Goal of the exercise: Leave out each picture. Repeat everything else in the records exactly.

Records for processing:
▼
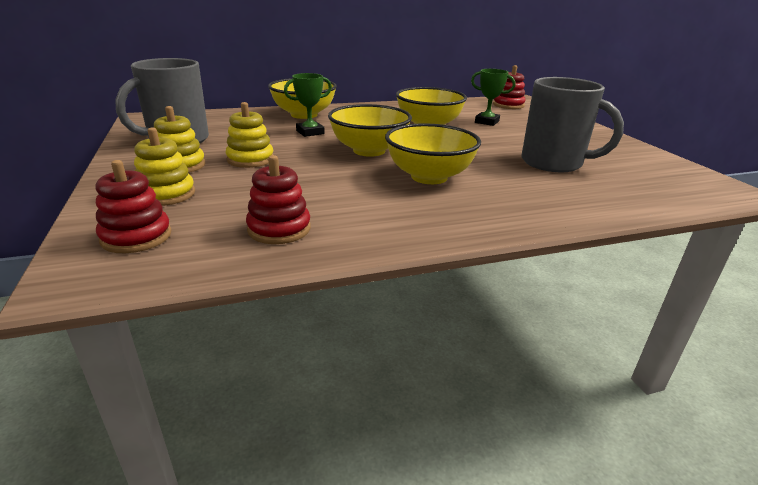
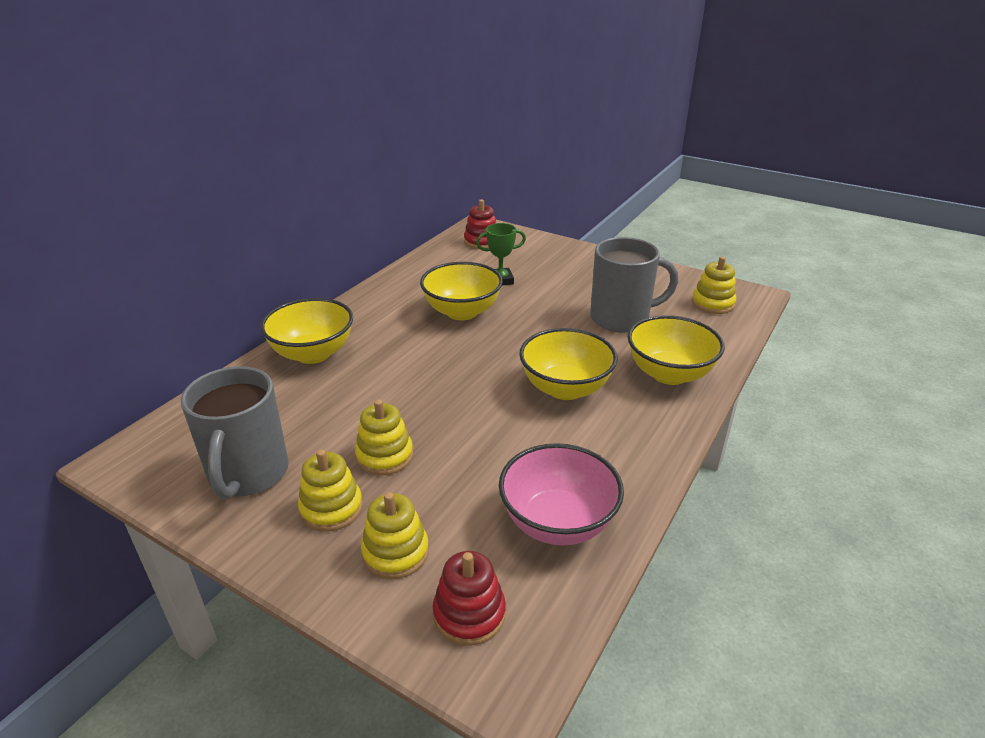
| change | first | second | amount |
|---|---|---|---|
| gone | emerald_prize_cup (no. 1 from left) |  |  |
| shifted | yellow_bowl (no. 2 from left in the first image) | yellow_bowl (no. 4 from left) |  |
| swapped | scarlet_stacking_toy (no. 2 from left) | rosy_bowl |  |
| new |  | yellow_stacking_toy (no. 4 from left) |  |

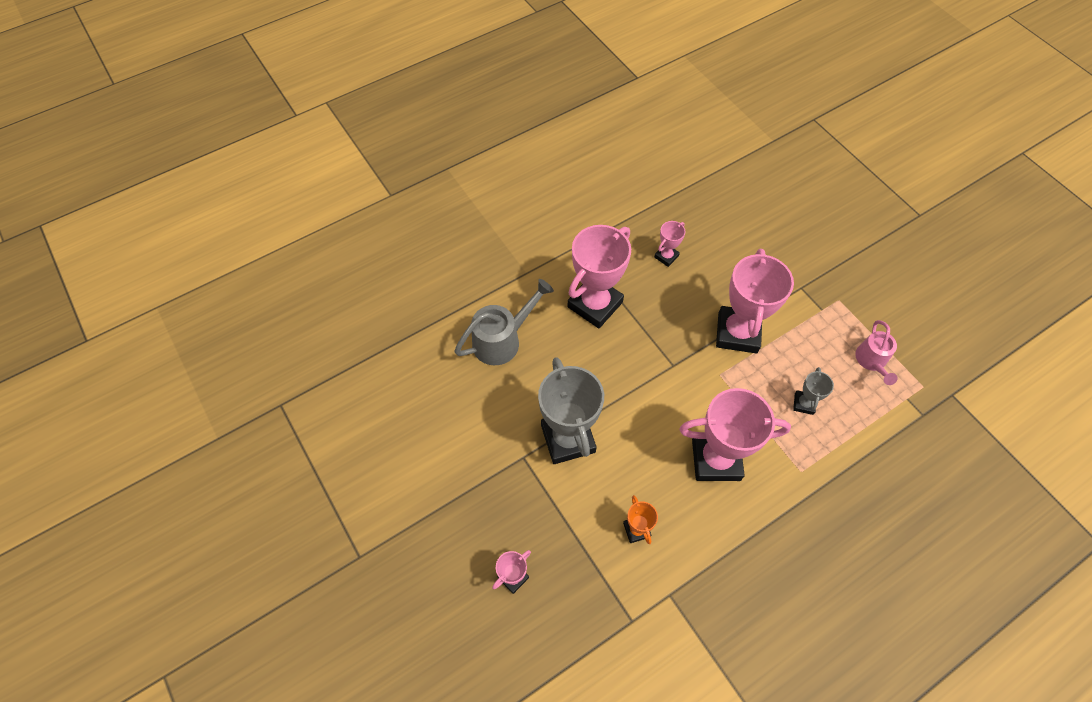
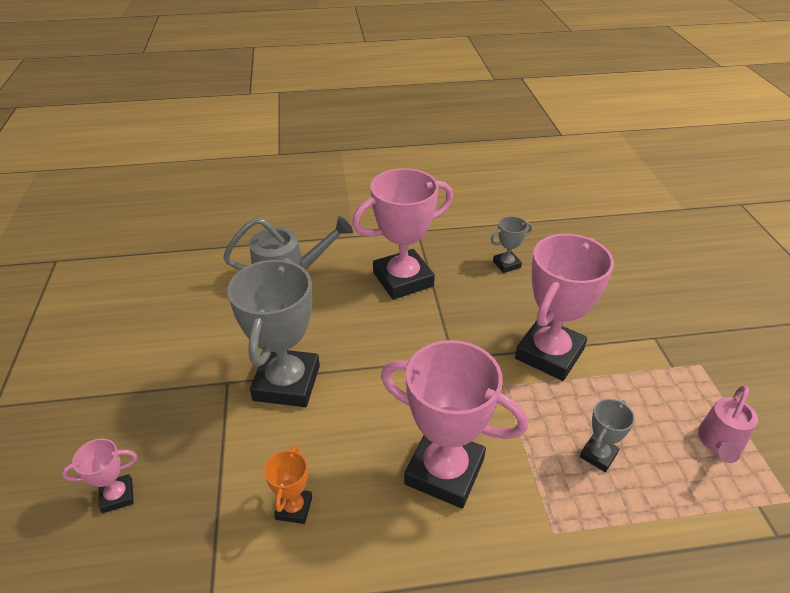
| change | first | second | amount |
|---|---|---|---|
| repainted | rosy_prize_cup (no. 3 from left) | ash-grey_prize_cup (no. 2 from left) |  |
▲
Exercise solution:
| change | first | second | amount |
|---|---|---|---|
| gone | emerald_prize_cup (no. 1 from left) |  |  |
| shifted | yellow_bowl (no. 2 from left in the first image) | yellow_bowl (no. 4 from left) |  |
| swapped | scarlet_stacking_toy (no. 2 from left) | rosy_bowl |  |
| new |  | yellow_stacking_toy (no. 4 from left) |  |

| change | first | second | amount |
|---|---|---|---|
| repainted | rosy_prize_cup (no. 3 from left) | ash-grey_prize_cup (no. 2 from left) |  |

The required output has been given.